## Task brief
Count the lines below that contain the string "Identify". Give only the number.

## Given records
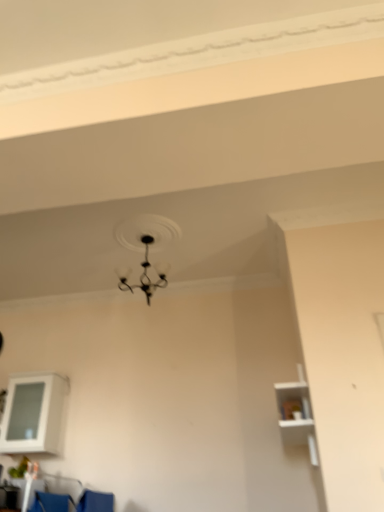
Question: Does black matte chandelier at upper center have a lesser height compared to white matte shelf at right, arranged as the first shelf when viewed from the front?

Choices:
 (A) no
 (B) yes

Answer: (B)

Question: Is black matte chandelier at upper center in contact with white matte shelf at right, the second shelf when ordered from left to right?

Choices:
 (A) no
 (B) yes

Answer: (A)

Question: Is black matte chandelier at upper center positioned with its back to white matte shelf at right, the second shelf when ordered from left to right?

Choices:
 (A) no
 (B) yes

Answer: (A)

Question: Is black matte chandelier at upper center to the right of white matte shelf at right, the 2th shelf in the back-to-front sequence, from the viewer's perspective?

Choices:
 (A) yes
 (B) no

Answer: (B)

Question: From the image's perspective, is black matte chandelier at upper center over white matte shelf at right, the second shelf when ordered from left to right?

Choices:
 (A) no
 (B) yes

Answer: (B)

Question: Is black matte chandelier at upper center behind white matte shelf at right, the 2th shelf in the back-to-front sequence?

Choices:
 (A) yes
 (B) no

Answer: (A)

Question: Can black matte chandelier at upper center be found inside white matte shelf at right, arranged as the first shelf when viewed from the front?

Choices:
 (A) no
 (B) yes

Answer: (A)

Question: From the image's perspective, would you say white matte shelf at right, arranged as the first shelf when viewed from the front, is shown under black matte chandelier at upper center?

Choices:
 (A) no
 (B) yes

Answer: (B)

Question: Is white matte shelf at right, arranged as the first shelf when viewed from the front, facing away from black matte chandelier at upper center?

Choices:
 (A) yes
 (B) no

Answer: (B)

Question: From a real-world perspective, is white matte shelf at right, the second shelf when ordered from left to right, located beneath black matte chandelier at upper center?

Choices:
 (A) no
 (B) yes

Answer: (B)

Question: Does white matte shelf at right, which is the first shelf in right-to-left order, have a greater height compared to black matte chandelier at upper center?

Choices:
 (A) yes
 (B) no

Answer: (A)

Question: From the image's perspective, does white matte shelf at right, arranged as the first shelf when viewed from the front, appear higher than black matte chandelier at upper center?

Choices:
 (A) yes
 (B) no

Answer: (B)

Question: Can you confirm if white glossy cabinet at lower left, marked as the 2th shelf in a front-to-back arrangement, is shorter than blue fabric armchair at lower left?

Choices:
 (A) no
 (B) yes

Answer: (A)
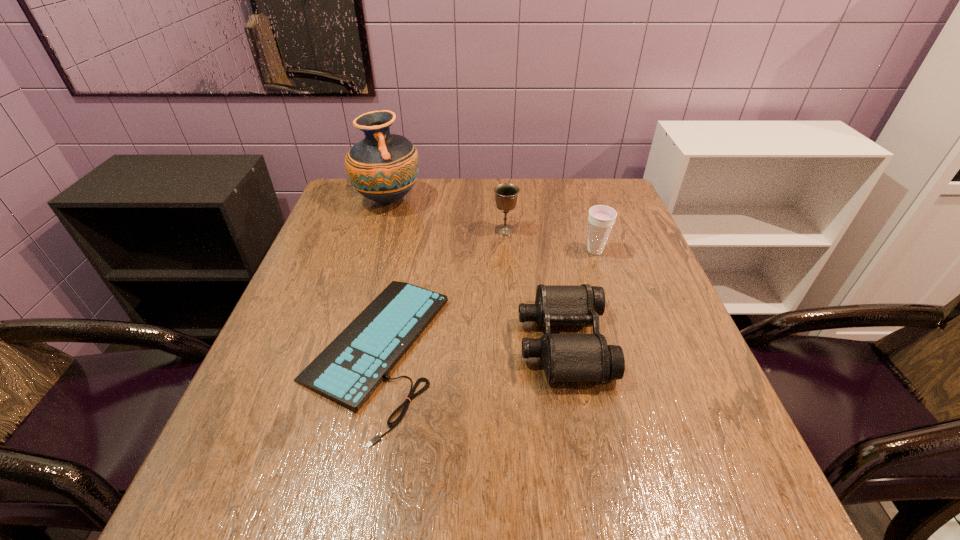
This screenshot has width=960, height=540. In the image, there is a desktop. What are the coordinates of `free space at the near edge` in the screenshot? It's located at (461, 483).

The height and width of the screenshot is (540, 960). Find the location of `vacant space at the left edge of the desktop`. vacant space at the left edge of the desktop is located at coordinates (232, 434).

Locate an element on the screen. This screenshot has height=540, width=960. free spot at the right edge of the desktop is located at coordinates (680, 377).

Where is `free space at the far left corner of the desktop`? The height and width of the screenshot is (540, 960). free space at the far left corner of the desktop is located at coordinates (374, 218).

Locate an element on the screen. The height and width of the screenshot is (540, 960). free space at the near left corner of the desktop is located at coordinates (224, 521).

In the image, there is a desktop. What are the coordinates of `vacant space at the far right corner` in the screenshot? It's located at (610, 181).

You are a GUI agent. You are given a task and a screenshot of the screen. Output one action in this format:
    pyautogui.click(x=<x>, y=<y>)
    Task: Click on the vacant area that lies between the shortest object and the second farthest object
    This screenshot has width=960, height=540.
    Given the screenshot: What is the action you would take?
    pyautogui.click(x=440, y=290)

At what (x,y) coordinates should I click in order to perform the action: click on vacant space that is in between the pottery and the fourth tallest object. Please return your answer as a coordinate pair (x, y). Image resolution: width=960 pixels, height=540 pixels. Looking at the image, I should click on (476, 271).

I want to click on empty location between the third farthest object and the pottery, so click(x=492, y=226).

Where is `free space between the shortest object and the tallest object`? free space between the shortest object and the tallest object is located at coordinates (381, 275).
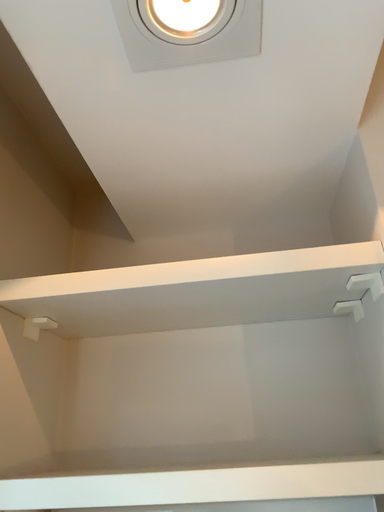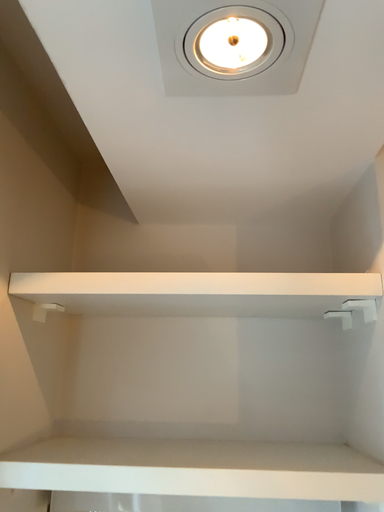
Question: Which way did the camera rotate in the video?

Choices:
 (A) rotated downward
 (B) rotated upward

Answer: (A)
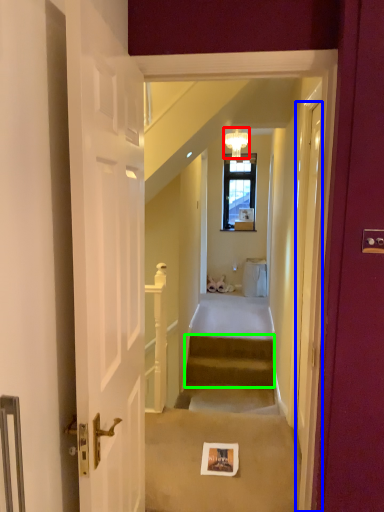
Question: Estimate the real-world distances between objects in this image. Which object is farther from light fixture (highlighted by a red box), door (highlighted by a blue box) or stairs (highlighted by a green box)?

Choices:
 (A) door
 (B) stairs

Answer: (A)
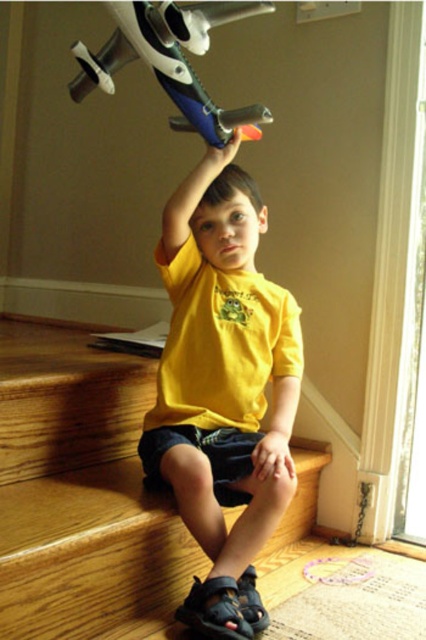
Where is the yellow matte shirt at upper center located in the image?

The yellow matte shirt at upper center is located at point (222, 387) in the image.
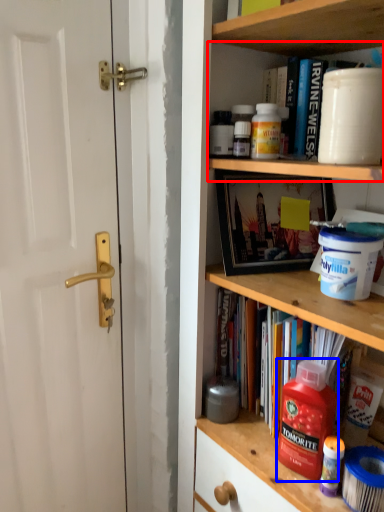
Question: Which point is closer to the camera, cabinet (highlighted by a red box) or cleaning product (highlighted by a blue box)?

Choices:
 (A) cabinet
 (B) cleaning product

Answer: (B)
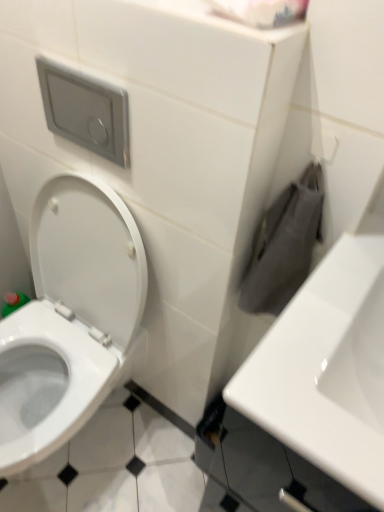
Question: Is the surface of white glossy sink at right in direct contact with white matte toilet paper at upper center?

Choices:
 (A) yes
 (B) no

Answer: (B)

Question: Does white glossy sink at right appear on the right side of white matte toilet paper at upper center?

Choices:
 (A) yes
 (B) no

Answer: (A)

Question: Is white glossy sink at right positioned with its back to white matte toilet paper at upper center?

Choices:
 (A) no
 (B) yes

Answer: (A)

Question: Is white glossy sink at right thinner than white matte toilet paper at upper center?

Choices:
 (A) yes
 (B) no

Answer: (B)

Question: From a real-world perspective, is white glossy sink at right physically below white matte toilet paper at upper center?

Choices:
 (A) yes
 (B) no

Answer: (A)

Question: Is white glossy sink at right positioned behind white matte toilet paper at upper center?

Choices:
 (A) yes
 (B) no

Answer: (B)

Question: Would you say white glossy toilet at left is a long distance from white glossy sink at right?

Choices:
 (A) no
 (B) yes

Answer: (A)

Question: Is white glossy toilet at left taller than white glossy sink at right?

Choices:
 (A) yes
 (B) no

Answer: (A)

Question: Can you confirm if white glossy toilet at left is wider than white glossy sink at right?

Choices:
 (A) yes
 (B) no

Answer: (A)

Question: Considering the relative positions of white glossy toilet at left and white glossy sink at right in the image provided, is white glossy toilet at left to the left of white glossy sink at right from the viewer's perspective?

Choices:
 (A) no
 (B) yes

Answer: (B)

Question: Is white glossy toilet at left oriented away from white glossy sink at right?

Choices:
 (A) yes
 (B) no

Answer: (B)

Question: Could you tell me if white glossy toilet at left is turned towards white glossy sink at right?

Choices:
 (A) yes
 (B) no

Answer: (B)

Question: Does white glossy sink at right touch white glossy toilet at left?

Choices:
 (A) no
 (B) yes

Answer: (A)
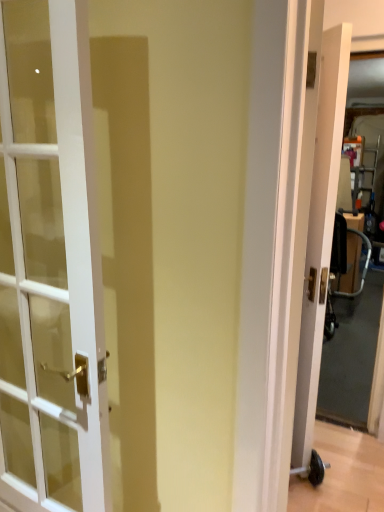
Measure the distance between metallic silver baby carriage at right and camera.

The depth of metallic silver baby carriage at right is 11.94 feet.

This screenshot has width=384, height=512. Describe the element at coordinates (320, 232) in the screenshot. I see `white wood door at right, which ranks as the second door in front-to-back order` at that location.

Image resolution: width=384 pixels, height=512 pixels. Identify the location of white glass door at left, which is the 2th door from right to left. (50, 265).

Locate an element on the screen. metallic silver baby carriage at right is located at coordinates (342, 269).

From a real-world perspective, is white glass door at left, which is the 2th door from right to left, positioned above or below white wood door at right, which ranks as the second door in front-to-back order?

Clearly, from a real-world perspective, white glass door at left, which is the 2th door from right to left, is above white wood door at right, which ranks as the second door in front-to-back order.

Considering the positions of objects white glass door at left, which is the 2th door from right to left, and white wood door at right, the 1th door viewed from the back, in the image provided, who is more to the left, white glass door at left, which is the 2th door from right to left, or white wood door at right, the 1th door viewed from the back,?

white glass door at left, which is the 2th door from right to left, is more to the left.

From the picture: Is white glass door at left, placed as the 1th door when sorted from left to right, placed right next to white wood door at right, the 1th door viewed from the back?

No, white glass door at left, placed as the 1th door when sorted from left to right, is not touching white wood door at right, the 1th door viewed from the back.

Is white glass door at left, which appears as the 1th door when viewed from the front, completely or partially outside of white wood door at right, which ranks as the second door in front-to-back order?

Yes, white glass door at left, which appears as the 1th door when viewed from the front, is not within white wood door at right, which ranks as the second door in front-to-back order.

From a real-world perspective, who is located lower, white glass door at left, placed as the 1th door when sorted from left to right, or metallic silver baby carriage at right?

metallic silver baby carriage at right, from a real-world perspective.

Would you say metallic silver baby carriage at right is part of white glass door at left, which appears as the 1th door when viewed from the front,'s contents?

No, metallic silver baby carriage at right is not inside white glass door at left, which appears as the 1th door when viewed from the front.

Considering the sizes of objects white glass door at left, which appears as the second door when viewed from the back, and metallic silver baby carriage at right in the image provided, who is shorter, white glass door at left, which appears as the second door when viewed from the back, or metallic silver baby carriage at right?

metallic silver baby carriage at right.

Which point is more distant from viewer, (338, 130) or (10, 472)?

The point (338, 130) is farther.

Where is `door located in front of the white wood door at right, which ranks as the second door in front-to-back order`? The height and width of the screenshot is (512, 384). door located in front of the white wood door at right, which ranks as the second door in front-to-back order is located at coordinates (50, 265).

Could you measure the distance between white wood door at right, which ranks as the second door in front-to-back order, and white glass door at left, which is the 2th door from right to left?

white wood door at right, which ranks as the second door in front-to-back order, is 3.58 feet away from white glass door at left, which is the 2th door from right to left.

Which object is positioned more to the right, white wood door at right, the 1th door viewed from the back, or white glass door at left, placed as the 1th door when sorted from left to right?

From the viewer's perspective, white wood door at right, the 1th door viewed from the back, appears more on the right side.

Does white wood door at right, which ranks as the second door in front-to-back order, have a larger size compared to metallic silver baby carriage at right?

No.

Does white wood door at right, the 2th door from the left, appear on the left side of metallic silver baby carriage at right?

Yes.

Between white wood door at right, which ranks as the second door in front-to-back order, and metallic silver baby carriage at right, which one has less height?

Standing shorter between the two is metallic silver baby carriage at right.

The width and height of the screenshot is (384, 512). What are the coordinates of `door that is the 2nd object above the metallic silver baby carriage at right (from a real-world perspective)` in the screenshot? It's located at (50, 265).

Is metallic silver baby carriage at right outside of white glass door at left, which appears as the second door when viewed from the back?

metallic silver baby carriage at right is positioned outside white glass door at left, which appears as the second door when viewed from the back.

Consider the image. Who is smaller, metallic silver baby carriage at right or white wood door at right, acting as the 1th door starting from the right?

Smaller between the two is white wood door at right, acting as the 1th door starting from the right.

Is metallic silver baby carriage at right with white wood door at right, the 1th door viewed from the back?

They are not placed beside each other.

Is metallic silver baby carriage at right facing towards white wood door at right, acting as the 1th door starting from the right?

No, metallic silver baby carriage at right is not oriented towards white wood door at right, acting as the 1th door starting from the right.

At what (x,y) coordinates should I click in order to perform the action: click on door below the white wood door at right, acting as the 1th door starting from the right (from the image's perspective). Please return your answer as a coordinate pair (x, y). Looking at the image, I should click on click(50, 265).

At what (x,y) coordinates should I click in order to perform the action: click on baby carriage on the right of white glass door at left, which is the 2th door from right to left. Please return your answer as a coordinate pair (x, y). The height and width of the screenshot is (512, 384). Looking at the image, I should click on (342, 269).

Which object lies nearer to the anchor point metallic silver baby carriage at right, white glass door at left, which is the 2th door from right to left, or white wood door at right, which ranks as the second door in front-to-back order?

white wood door at right, which ranks as the second door in front-to-back order, is closer to metallic silver baby carriage at right.

Estimate the real-world distances between objects in this image. Which object is further from white glass door at left, which appears as the 1th door when viewed from the front, metallic silver baby carriage at right or white wood door at right, the 1th door viewed from the back?

The object further to white glass door at left, which appears as the 1th door when viewed from the front, is metallic silver baby carriage at right.

Estimate the real-world distances between objects in this image. Which object is closer to white glass door at left, which appears as the second door when viewed from the back, white wood door at right, acting as the 1th door starting from the right, or metallic silver baby carriage at right?

white wood door at right, acting as the 1th door starting from the right.

From the image, which object appears to be nearer to metallic silver baby carriage at right, white wood door at right, the 1th door viewed from the back, or white glass door at left, which is the 2th door from right to left?

The object closer to metallic silver baby carriage at right is white wood door at right, the 1th door viewed from the back.

Estimate the real-world distances between objects in this image. Which object is further from white wood door at right, the 1th door viewed from the back, metallic silver baby carriage at right or white glass door at left, which appears as the 1th door when viewed from the front?

The object further to white wood door at right, the 1th door viewed from the back, is metallic silver baby carriage at right.

Considering their positions, is white glass door at left, placed as the 1th door when sorted from left to right, positioned further to white wood door at right, which ranks as the second door in front-to-back order, than metallic silver baby carriage at right?

Among the two, metallic silver baby carriage at right is located further to white wood door at right, which ranks as the second door in front-to-back order.

The height and width of the screenshot is (512, 384). I want to click on door between white glass door at left, which appears as the second door when viewed from the back, and metallic silver baby carriage at right in the front-back direction, so click(x=320, y=232).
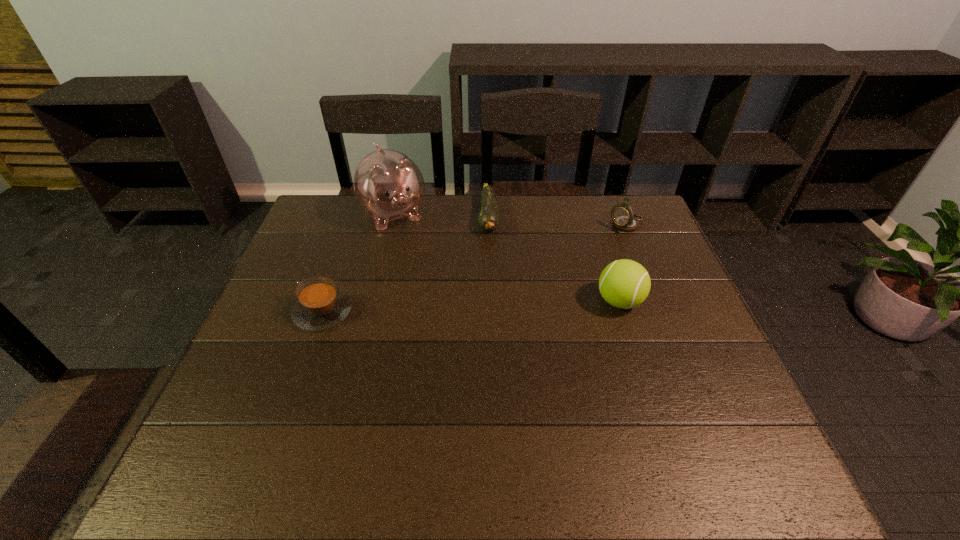
I want to click on free spot between the cappuccino and the piggy bank, so click(358, 263).

Identify the location of free space between the tallest object and the compass. The height and width of the screenshot is (540, 960). (510, 220).

I want to click on unoccupied position between the third object from right to left and the compass, so click(x=558, y=221).

Find the location of `free area in between the tallest object and the cappuccino`. free area in between the tallest object and the cappuccino is located at coordinates (358, 263).

Find the location of `free space between the tennis ball and the third object from left to right`. free space between the tennis ball and the third object from left to right is located at coordinates (554, 259).

Find the location of `free space between the piggy bank and the second shortest object`. free space between the piggy bank and the second shortest object is located at coordinates (358, 263).

Locate an element on the screen. The height and width of the screenshot is (540, 960). vacant space in between the piggy bank and the compass is located at coordinates (510, 220).

The height and width of the screenshot is (540, 960). Identify the location of empty location between the compass and the zucchini. (558, 221).

This screenshot has height=540, width=960. Find the location of `free space between the compass and the tallest object`. free space between the compass and the tallest object is located at coordinates (510, 220).

I want to click on object that is the second closest one to the piggy bank, so click(x=320, y=305).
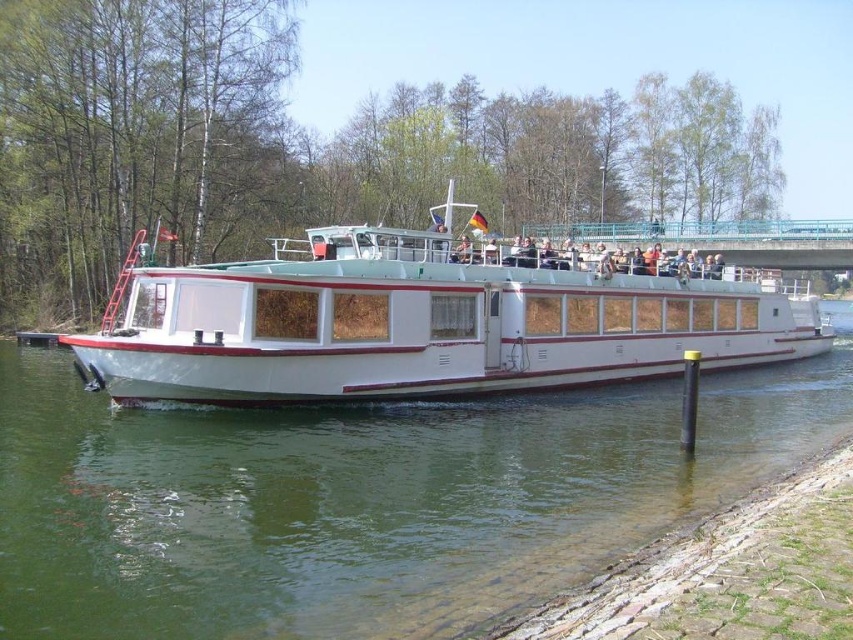
Can you confirm if white glossy boat at center is thinner than blue metallic bridge at upper center?

Incorrect, white glossy boat at center's width is not less than blue metallic bridge at upper center's.

Locate an element on the screen. white glossy boat at center is located at coordinates 422,321.

The height and width of the screenshot is (640, 853). Identify the location of green water at lower left. (361, 499).

Based on the photo, who is more distant from viewer, (x=540, y=406) or (x=672, y=228)?

The point (x=672, y=228) is more distant.

Where is `green water at lower left`? The image size is (853, 640). green water at lower left is located at coordinates (361, 499).

At what (x,y) coordinates should I click in order to perform the action: click on green water at lower left. Please return your answer as a coordinate pair (x, y). Looking at the image, I should click on click(361, 499).

Which is below, green water at lower left or white glossy boat at center?

Positioned lower is green water at lower left.

Does point (426, 497) come in front of point (709, 280)?

That is True.

Locate an element on the screen. This screenshot has width=853, height=640. green water at lower left is located at coordinates (361, 499).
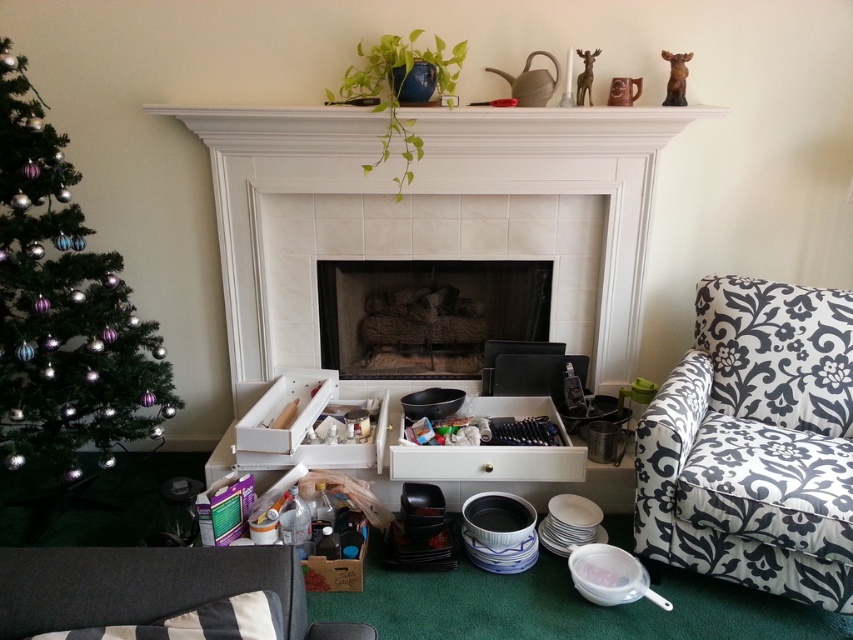
Question: Estimate the real-world distances between objects in this image. Which object is farther from the dark gray fabric couch at lower left?

Choices:
 (A) green matte christmas tree at left
 (B) black floral fabric armchair at right

Answer: (B)

Question: Can you confirm if black floral fabric armchair at right is positioned below dark gray fabric couch at lower left?

Choices:
 (A) no
 (B) yes

Answer: (A)

Question: Based on their relative distances, which object is farther from the black floral fabric armchair at right?

Choices:
 (A) dark gray fabric couch at lower left
 (B) green matte christmas tree at left

Answer: (B)

Question: Does black floral fabric armchair at right have a smaller size compared to green matte christmas tree at left?

Choices:
 (A) yes
 (B) no

Answer: (A)

Question: Which point is closer to the camera?

Choices:
 (A) (22, 456)
 (B) (167, 636)

Answer: (B)

Question: Is green matte christmas tree at left positioned behind dark gray fabric couch at lower left?

Choices:
 (A) yes
 (B) no

Answer: (A)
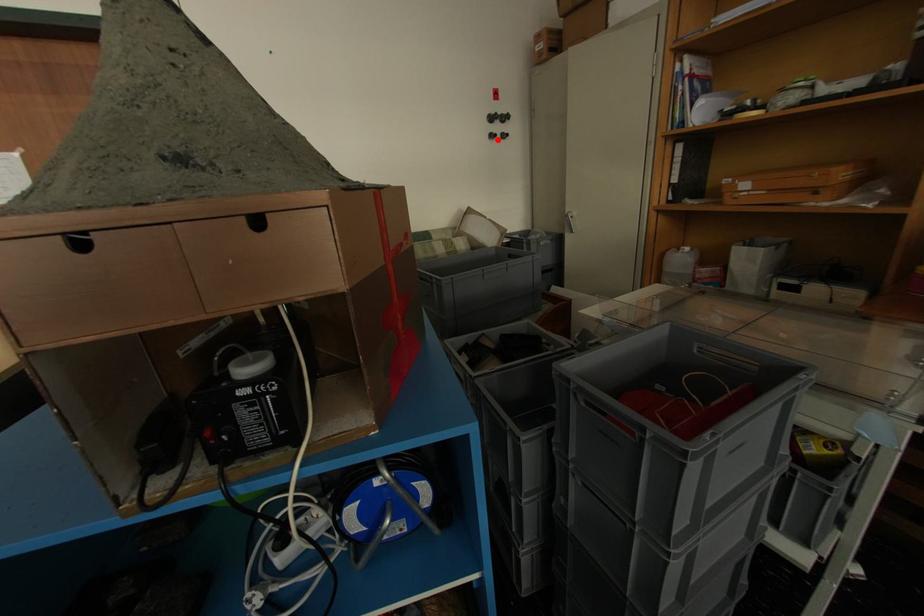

## Expected answer
4